→ **WHAT IS NEEDED**
Nothing in the listing should be altered when it is copied, and no picture goes into the copy.

[[ SOURCE INFORMATION open ]]

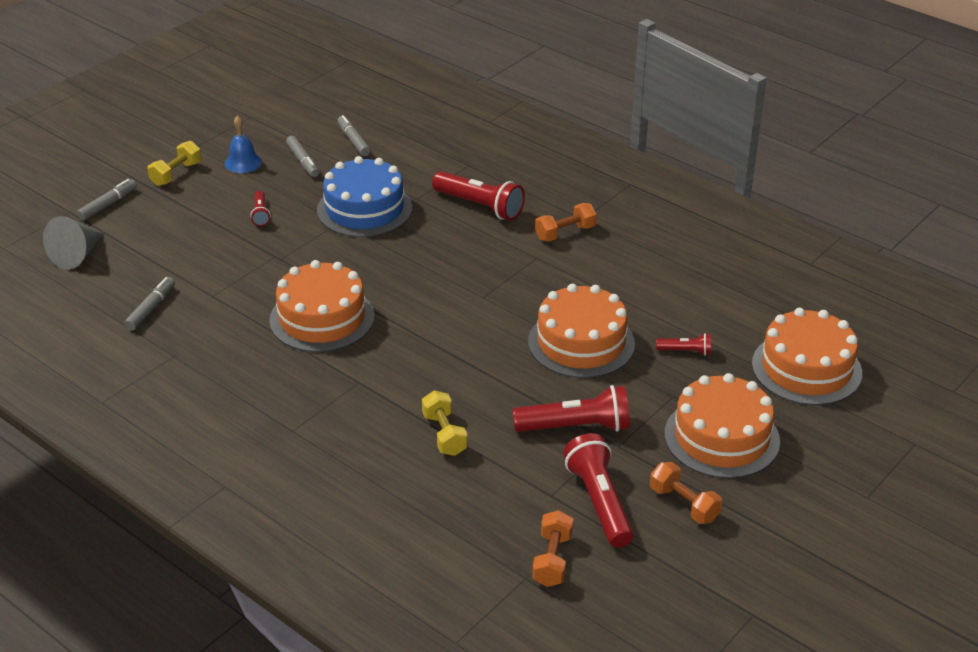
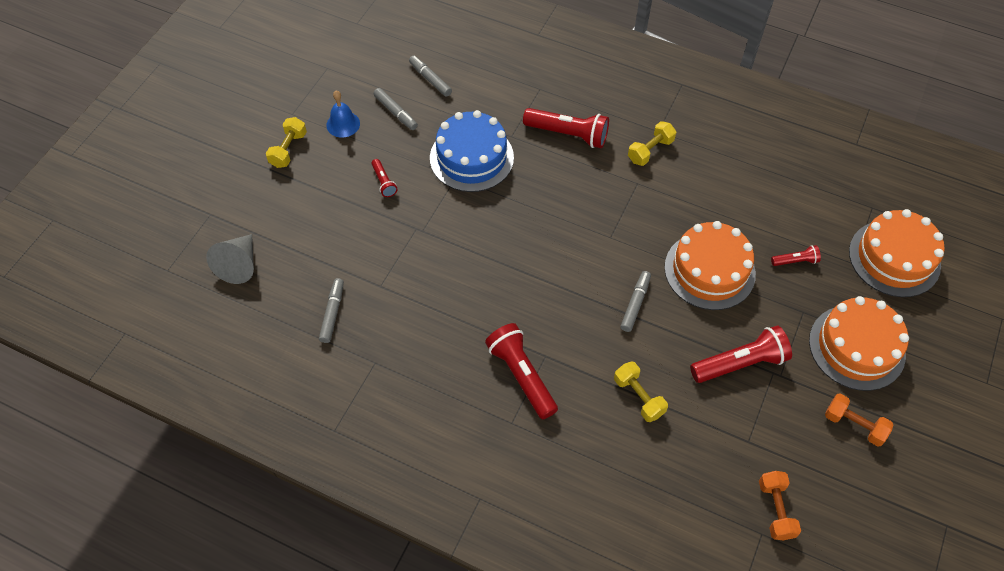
camera: 15 degrees left, 20 degrees up
grey marker [77,179,137,221] -> grey marker moved to [620,271,651,332]
orange cake [269,260,375,352] -> none
orange dumbbell [535,203,596,242] -> yellow dumbbell [628,121,676,166]
red flashlight [563,433,634,548] -> red flashlight moved to [485,323,558,419]

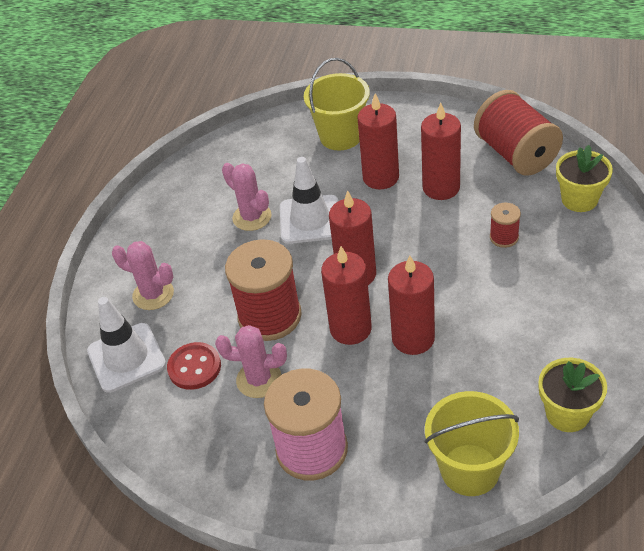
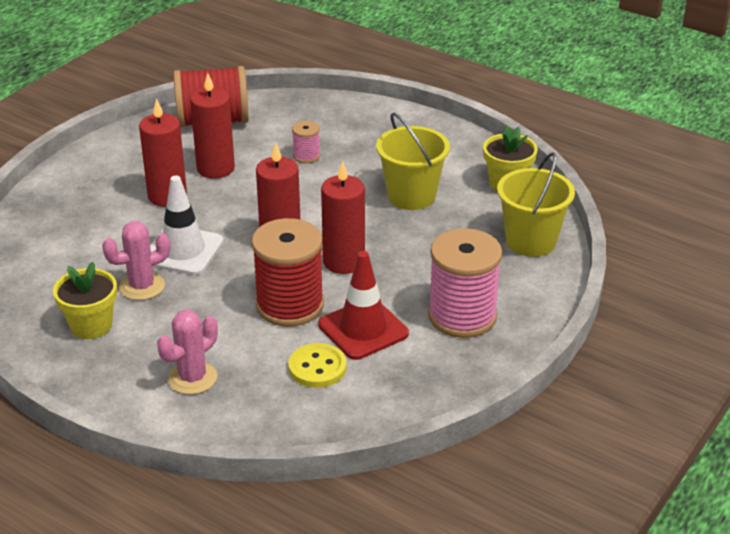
camera: 75 degrees left, 10 degrees down
white traffic cone [87,297,166,393] -> none
red button [167,342,221,390] -> yellow button [288,343,347,388]
pink cactus [215,325,287,398] -> red traffic cone [318,251,409,360]
yellow bucket [304,58,370,150] -> yellow bucket moved to [376,112,450,210]
red candle [388,255,435,355] -> none
red spool [490,203,521,248] -> pink spool [292,121,320,163]
yellow flower pot [556,145,613,212] -> yellow flower pot moved to [53,262,117,339]

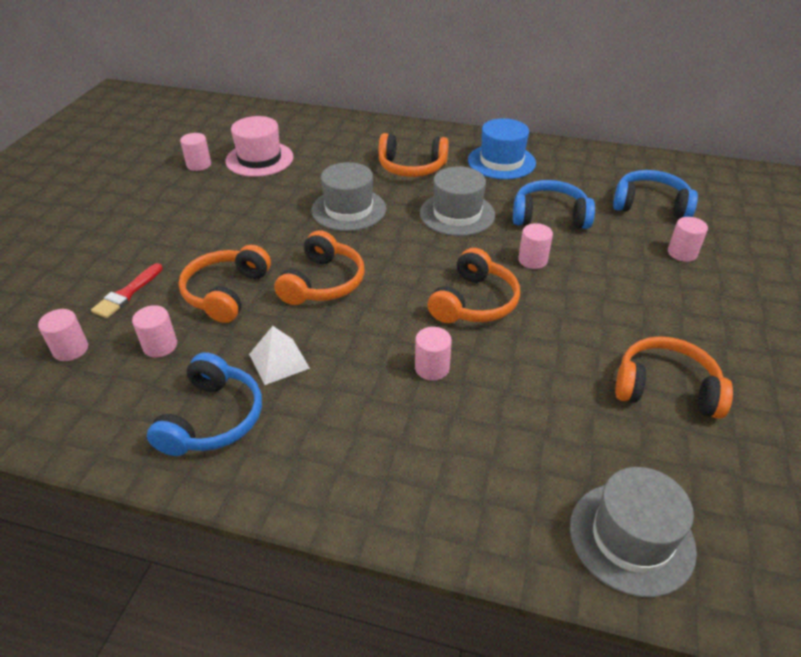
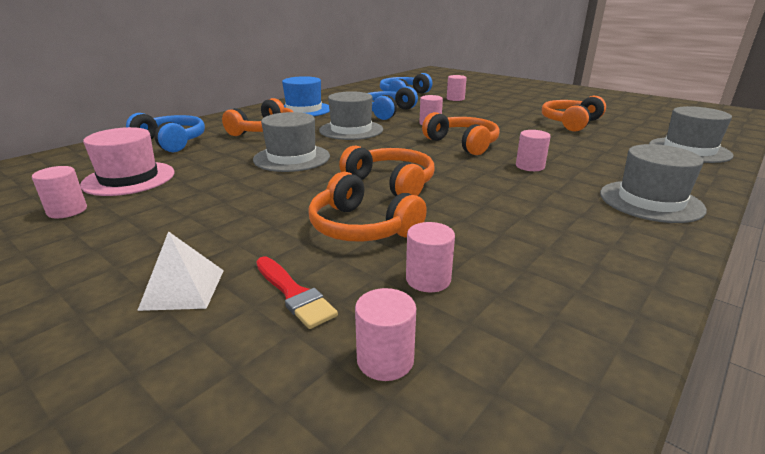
camera: 65 degrees left, 15 degrees down
blue headphones [147,352,262,456] -> blue headphones moved to [126,113,205,152]
white pyramid [249,326,310,385] -> white pyramid moved to [137,231,224,311]
none -> grey hat [600,144,707,223]

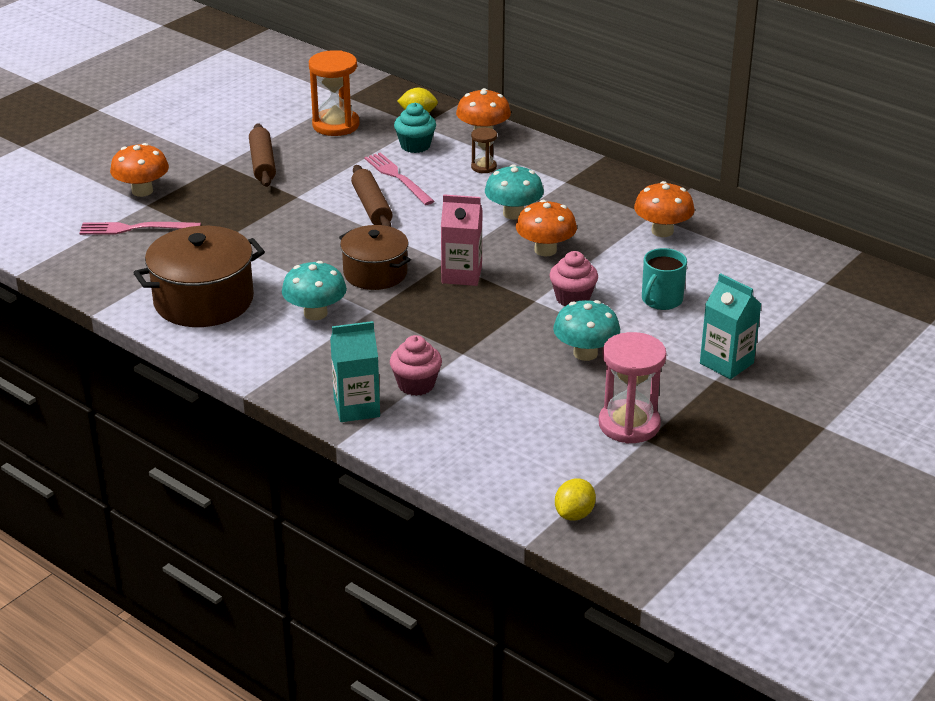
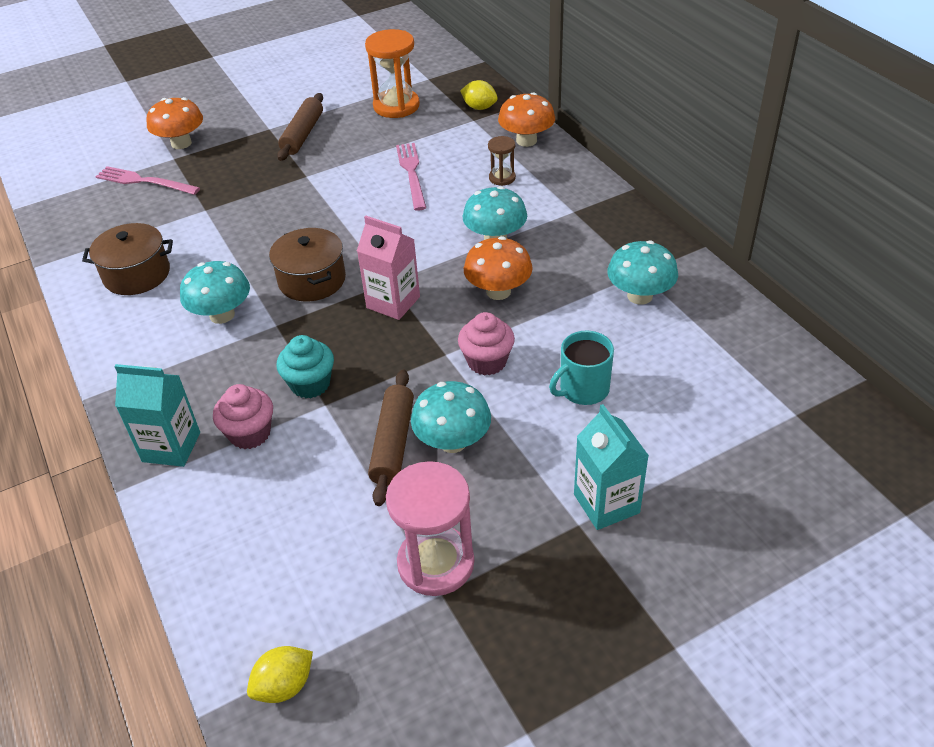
camera: 25 degrees right, 10 degrees up
brown pot [133,226,265,327] -> brown pot [82,223,173,295], size x0.66
brown rolling pin [351,165,393,227] -> brown rolling pin moved to [368,369,414,506]
turquoise cupcake [394,103,436,153] -> turquoise cupcake moved to [277,335,334,398]
orange mushroom [634,181,695,237] -> turquoise mushroom [607,240,678,305]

[[ SOURCE INFORMATION closed ]]

→ **COMPLETED TASK**
camera: 15 degrees left, 20 degrees up
grey marker [77,179,137,221] -> grey marker moved to [620,271,651,332]
orange cake [269,260,375,352] -> none
orange dumbbell [535,203,596,242] -> yellow dumbbell [628,121,676,166]
red flashlight [563,433,634,548] -> red flashlight moved to [485,323,558,419]

camera: 75 degrees left, 10 degrees down
white traffic cone [87,297,166,393] -> none
red button [167,342,221,390] -> yellow button [288,343,347,388]
pink cactus [215,325,287,398] -> red traffic cone [318,251,409,360]
yellow bucket [304,58,370,150] -> yellow bucket moved to [376,112,450,210]
red candle [388,255,435,355] -> none
red spool [490,203,521,248] -> pink spool [292,121,320,163]
yellow flower pot [556,145,613,212] -> yellow flower pot moved to [53,262,117,339]

camera: 65 degrees left, 15 degrees down
blue headphones [147,352,262,456] -> blue headphones moved to [126,113,205,152]
white pyramid [249,326,310,385] -> white pyramid moved to [137,231,224,311]
none -> grey hat [600,144,707,223]

camera: 25 degrees right, 10 degrees up
brown pot [133,226,265,327] -> brown pot [82,223,173,295], size x0.66
brown rolling pin [351,165,393,227] -> brown rolling pin moved to [368,369,414,506]
turquoise cupcake [394,103,436,153] -> turquoise cupcake moved to [277,335,334,398]
orange mushroom [634,181,695,237] -> turquoise mushroom [607,240,678,305]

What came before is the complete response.